▶ _Problem to work on_
Restate all the entries exactly as they appear, apart from the pictures.

##########

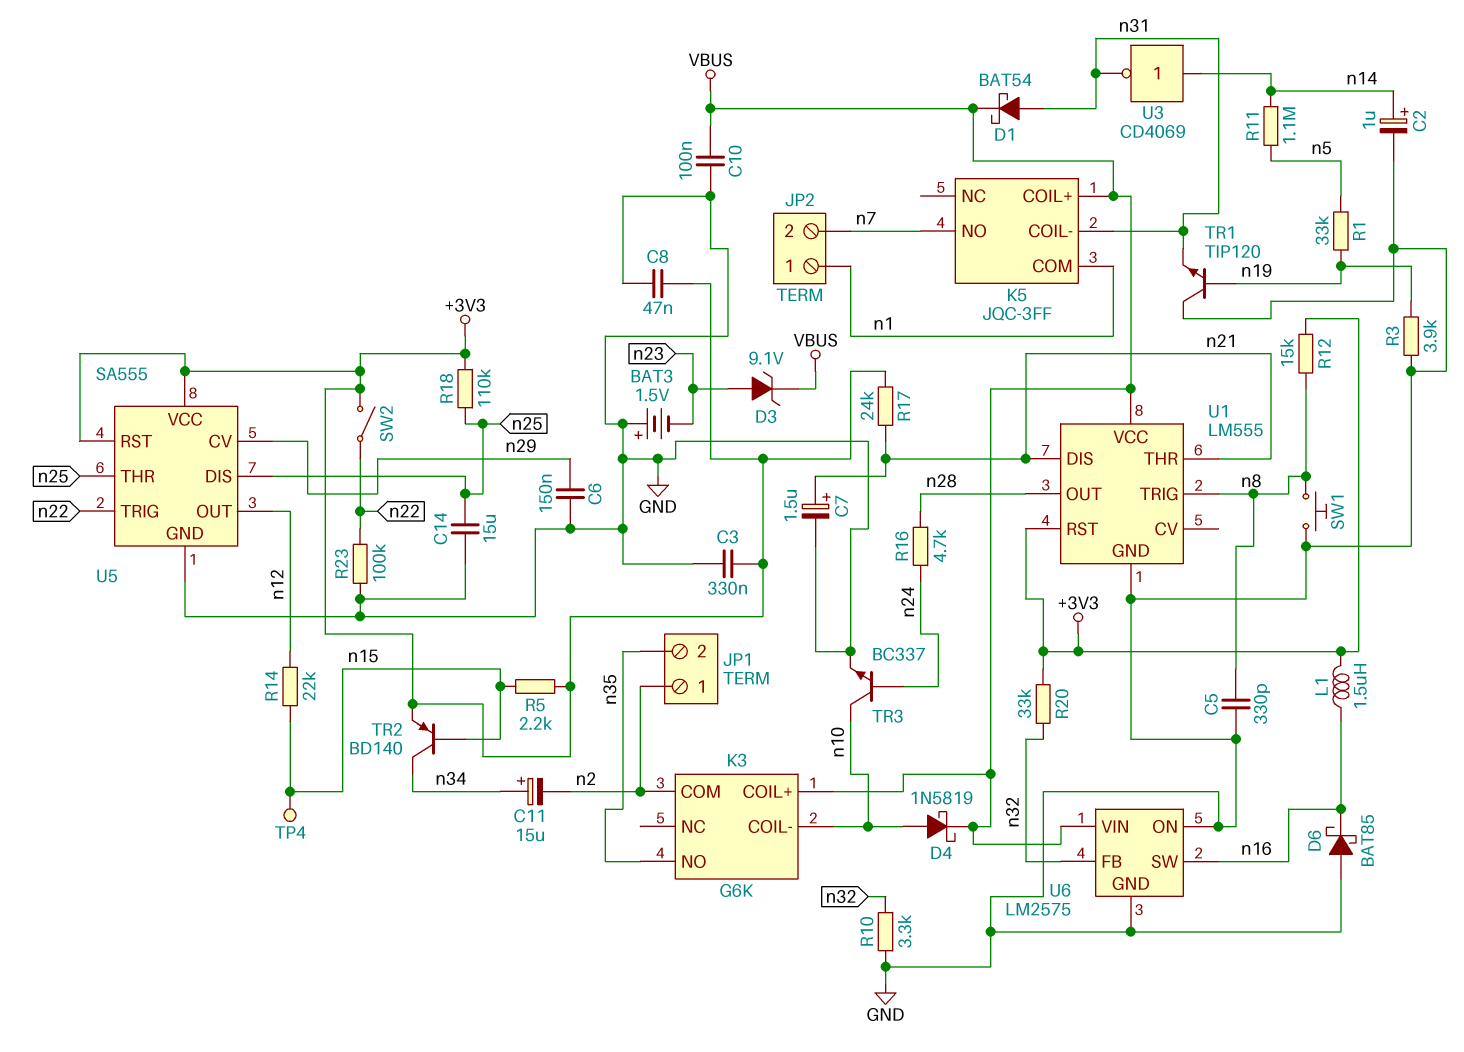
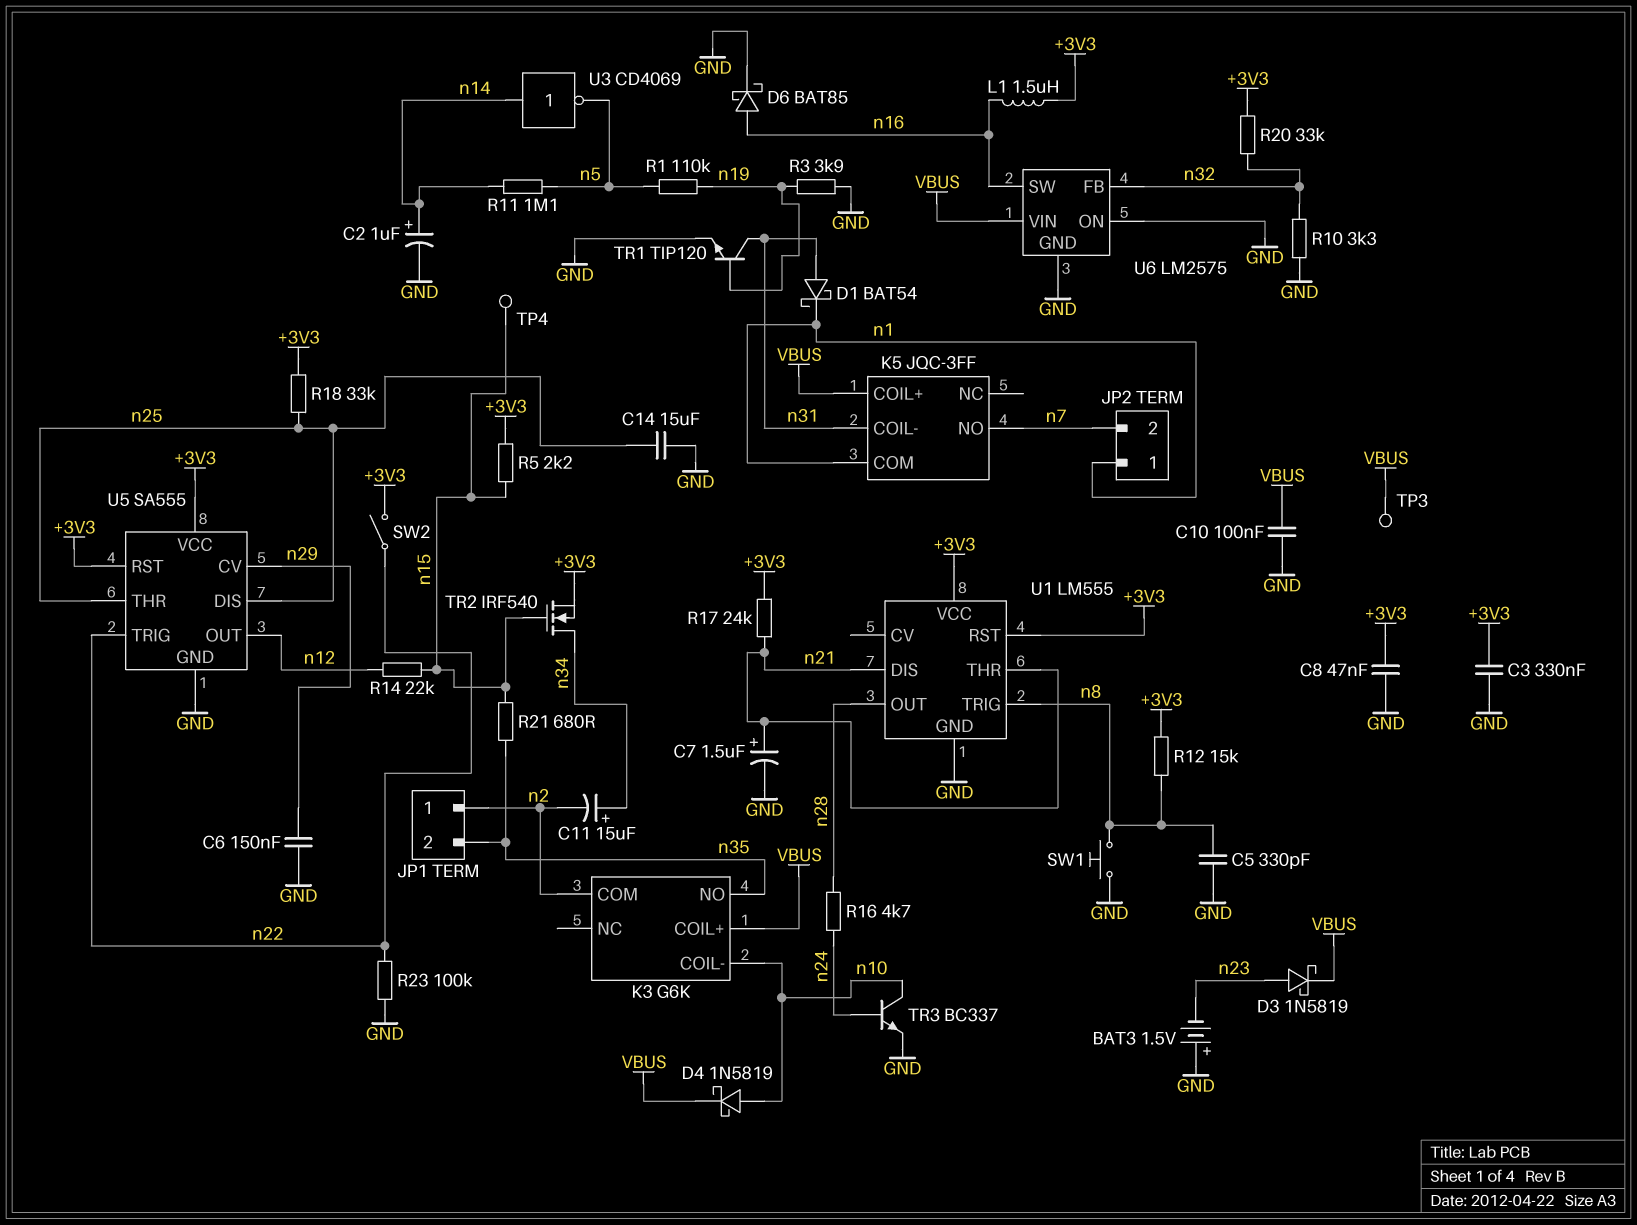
D1: schottky BAT54 (A n31, K VBUS) -> schottky BAT54 (A n31, K n1)
D3: zener 9.1V (A n23, K VBUS) -> schottky 1N5819 (A n23, K VBUS)
D6: schottky BAT85 (A GND, K n16) -> schottky BAT85 (A n16, K GND)
R1: 33k (n5, n19) -> 110k (n5, n19)
R18: 110k (+3V3, n25) -> 33k (+3V3, n25)
R21: none -> 680 (n15, n35)
TP3: none -> test point (VBUS)
TR1: NPN TIP120 (B n19, C GND, E n31) -> NPN TIP120 (B n19, C n31, E GND)
TR2: PNP BD140 (B n15, C n34, E +3V3) -> NMOS IRF540 (G n15, D n34, S +3V3)
U1 pin VCC: VBUS -> +3V3
U3: NOT CD4069 (in n14, out n31) -> NOT CD4069 (in n14, out n5)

##########

▶ _Response_
D1: schottky BAT54 (A n31, K VBUS) -> schottky BAT54 (A n31, K n1)
D3: zener 9.1V (A n23, K VBUS) -> schottky 1N5819 (A n23, K VBUS)
D6: schottky BAT85 (A GND, K n16) -> schottky BAT85 (A n16, K GND)
R1: 33k (n5, n19) -> 110k (n5, n19)
R18: 110k (+3V3, n25) -> 33k (+3V3, n25)
R21: none -> 680 (n15, n35)
TP3: none -> test point (VBUS)
TR1: NPN TIP120 (B n19, C GND, E n31) -> NPN TIP120 (B n19, C n31, E GND)
TR2: PNP BD140 (B n15, C n34, E +3V3) -> NMOS IRF540 (G n15, D n34, S +3V3)
U1 pin VCC: VBUS -> +3V3
U3: NOT CD4069 (in n14, out n31) -> NOT CD4069 (in n14, out n5)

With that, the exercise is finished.